- Assignment -
Read through the entries below and return each line with the word "flashlight".
-- Record excerpts follows --
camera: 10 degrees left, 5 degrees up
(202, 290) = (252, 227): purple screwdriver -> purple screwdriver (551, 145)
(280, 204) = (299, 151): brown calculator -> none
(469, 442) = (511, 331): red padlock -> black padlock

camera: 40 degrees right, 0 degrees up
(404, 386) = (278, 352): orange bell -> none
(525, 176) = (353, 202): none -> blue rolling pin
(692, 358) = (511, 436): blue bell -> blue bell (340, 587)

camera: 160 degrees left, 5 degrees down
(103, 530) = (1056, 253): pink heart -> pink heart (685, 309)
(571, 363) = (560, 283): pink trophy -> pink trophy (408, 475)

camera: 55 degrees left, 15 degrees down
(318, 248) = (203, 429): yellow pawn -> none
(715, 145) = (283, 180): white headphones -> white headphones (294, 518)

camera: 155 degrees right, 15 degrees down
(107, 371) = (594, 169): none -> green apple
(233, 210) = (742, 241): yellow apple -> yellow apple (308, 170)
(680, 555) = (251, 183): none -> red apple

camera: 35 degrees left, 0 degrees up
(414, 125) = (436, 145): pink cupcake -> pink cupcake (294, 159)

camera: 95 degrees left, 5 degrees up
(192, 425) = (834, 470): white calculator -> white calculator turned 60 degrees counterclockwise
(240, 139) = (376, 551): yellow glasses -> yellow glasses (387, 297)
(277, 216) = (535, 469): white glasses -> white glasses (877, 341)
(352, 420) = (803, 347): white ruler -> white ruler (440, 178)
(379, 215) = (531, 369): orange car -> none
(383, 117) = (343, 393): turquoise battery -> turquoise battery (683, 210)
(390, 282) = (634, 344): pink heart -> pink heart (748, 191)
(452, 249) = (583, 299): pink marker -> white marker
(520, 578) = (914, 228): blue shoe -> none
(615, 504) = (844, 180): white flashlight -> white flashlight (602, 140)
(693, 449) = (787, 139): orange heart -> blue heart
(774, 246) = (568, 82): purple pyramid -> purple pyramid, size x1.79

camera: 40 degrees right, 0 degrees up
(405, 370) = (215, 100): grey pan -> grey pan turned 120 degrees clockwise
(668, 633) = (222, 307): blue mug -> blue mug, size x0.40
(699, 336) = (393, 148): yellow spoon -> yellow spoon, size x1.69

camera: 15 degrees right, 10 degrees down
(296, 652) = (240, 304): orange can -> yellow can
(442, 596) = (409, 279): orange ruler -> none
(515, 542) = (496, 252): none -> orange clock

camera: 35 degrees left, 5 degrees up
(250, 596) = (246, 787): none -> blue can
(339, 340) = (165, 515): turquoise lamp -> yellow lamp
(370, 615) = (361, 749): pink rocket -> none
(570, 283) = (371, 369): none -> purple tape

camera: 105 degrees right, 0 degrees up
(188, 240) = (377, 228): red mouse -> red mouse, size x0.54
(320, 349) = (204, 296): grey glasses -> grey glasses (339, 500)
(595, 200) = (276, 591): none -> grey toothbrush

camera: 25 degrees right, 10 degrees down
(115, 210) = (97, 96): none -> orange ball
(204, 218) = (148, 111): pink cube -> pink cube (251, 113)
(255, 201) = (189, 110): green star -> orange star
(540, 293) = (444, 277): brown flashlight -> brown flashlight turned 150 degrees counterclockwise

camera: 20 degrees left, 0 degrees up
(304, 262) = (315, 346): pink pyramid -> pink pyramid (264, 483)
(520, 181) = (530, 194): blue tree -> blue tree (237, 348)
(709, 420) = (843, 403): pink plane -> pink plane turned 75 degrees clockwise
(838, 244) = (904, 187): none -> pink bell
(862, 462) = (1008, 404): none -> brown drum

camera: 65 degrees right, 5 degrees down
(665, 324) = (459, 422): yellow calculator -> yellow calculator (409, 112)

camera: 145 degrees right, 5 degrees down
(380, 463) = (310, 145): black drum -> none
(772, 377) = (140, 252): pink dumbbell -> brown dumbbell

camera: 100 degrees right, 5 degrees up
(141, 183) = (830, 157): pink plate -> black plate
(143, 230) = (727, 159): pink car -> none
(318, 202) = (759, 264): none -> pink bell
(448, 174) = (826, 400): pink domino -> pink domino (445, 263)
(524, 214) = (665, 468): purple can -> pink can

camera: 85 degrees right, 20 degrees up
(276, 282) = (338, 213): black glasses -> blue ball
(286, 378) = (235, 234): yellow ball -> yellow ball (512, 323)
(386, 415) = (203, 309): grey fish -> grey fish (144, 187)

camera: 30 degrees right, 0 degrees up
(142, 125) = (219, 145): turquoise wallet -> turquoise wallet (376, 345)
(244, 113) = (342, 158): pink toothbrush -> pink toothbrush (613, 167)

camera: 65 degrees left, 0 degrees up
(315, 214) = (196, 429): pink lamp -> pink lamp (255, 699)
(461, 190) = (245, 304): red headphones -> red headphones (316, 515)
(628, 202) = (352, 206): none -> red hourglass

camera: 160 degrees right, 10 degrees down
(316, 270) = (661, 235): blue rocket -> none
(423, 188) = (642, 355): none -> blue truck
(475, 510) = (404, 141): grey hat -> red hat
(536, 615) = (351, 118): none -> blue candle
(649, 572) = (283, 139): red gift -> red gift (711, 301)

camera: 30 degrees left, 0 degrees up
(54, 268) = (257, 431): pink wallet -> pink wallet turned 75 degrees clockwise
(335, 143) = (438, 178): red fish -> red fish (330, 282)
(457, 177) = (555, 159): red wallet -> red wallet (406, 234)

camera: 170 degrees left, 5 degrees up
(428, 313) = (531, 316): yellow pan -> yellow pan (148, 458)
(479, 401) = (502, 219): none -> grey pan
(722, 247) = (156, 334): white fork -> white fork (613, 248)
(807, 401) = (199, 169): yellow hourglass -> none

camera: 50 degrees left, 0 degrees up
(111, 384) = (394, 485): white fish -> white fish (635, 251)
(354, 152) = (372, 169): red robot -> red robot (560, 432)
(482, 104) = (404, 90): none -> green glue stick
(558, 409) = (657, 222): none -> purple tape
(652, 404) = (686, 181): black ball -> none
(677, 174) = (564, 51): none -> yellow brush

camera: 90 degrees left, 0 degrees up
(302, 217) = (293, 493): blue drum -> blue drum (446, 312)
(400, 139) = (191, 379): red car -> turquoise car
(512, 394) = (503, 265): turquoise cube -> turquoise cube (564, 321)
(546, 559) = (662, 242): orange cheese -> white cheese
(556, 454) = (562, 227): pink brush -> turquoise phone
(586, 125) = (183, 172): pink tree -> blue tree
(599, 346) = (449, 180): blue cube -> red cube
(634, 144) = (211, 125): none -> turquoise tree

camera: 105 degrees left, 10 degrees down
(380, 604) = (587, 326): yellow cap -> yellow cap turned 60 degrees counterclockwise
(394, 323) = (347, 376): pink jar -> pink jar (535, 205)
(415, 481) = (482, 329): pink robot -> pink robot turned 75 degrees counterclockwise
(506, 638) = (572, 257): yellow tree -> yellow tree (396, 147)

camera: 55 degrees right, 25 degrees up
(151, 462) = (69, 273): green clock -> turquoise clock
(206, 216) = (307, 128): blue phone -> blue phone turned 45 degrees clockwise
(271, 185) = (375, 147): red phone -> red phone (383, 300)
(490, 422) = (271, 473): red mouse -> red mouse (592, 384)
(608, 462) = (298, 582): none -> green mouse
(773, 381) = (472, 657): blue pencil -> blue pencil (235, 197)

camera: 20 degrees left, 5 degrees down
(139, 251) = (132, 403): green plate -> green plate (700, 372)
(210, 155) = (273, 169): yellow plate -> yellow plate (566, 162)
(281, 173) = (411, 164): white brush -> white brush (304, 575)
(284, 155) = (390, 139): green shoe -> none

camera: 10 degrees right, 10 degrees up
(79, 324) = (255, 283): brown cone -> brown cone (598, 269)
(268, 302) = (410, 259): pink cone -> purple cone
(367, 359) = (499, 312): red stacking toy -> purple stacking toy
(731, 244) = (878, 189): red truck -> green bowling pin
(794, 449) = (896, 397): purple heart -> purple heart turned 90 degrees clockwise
-- Record excerpts concluded --
- Output of the exercise -
(615, 504) = (844, 180): white flashlight -> white flashlight (602, 140)
(540, 293) = (444, 277): brown flashlight -> brown flashlight turned 150 degrees counterclockwise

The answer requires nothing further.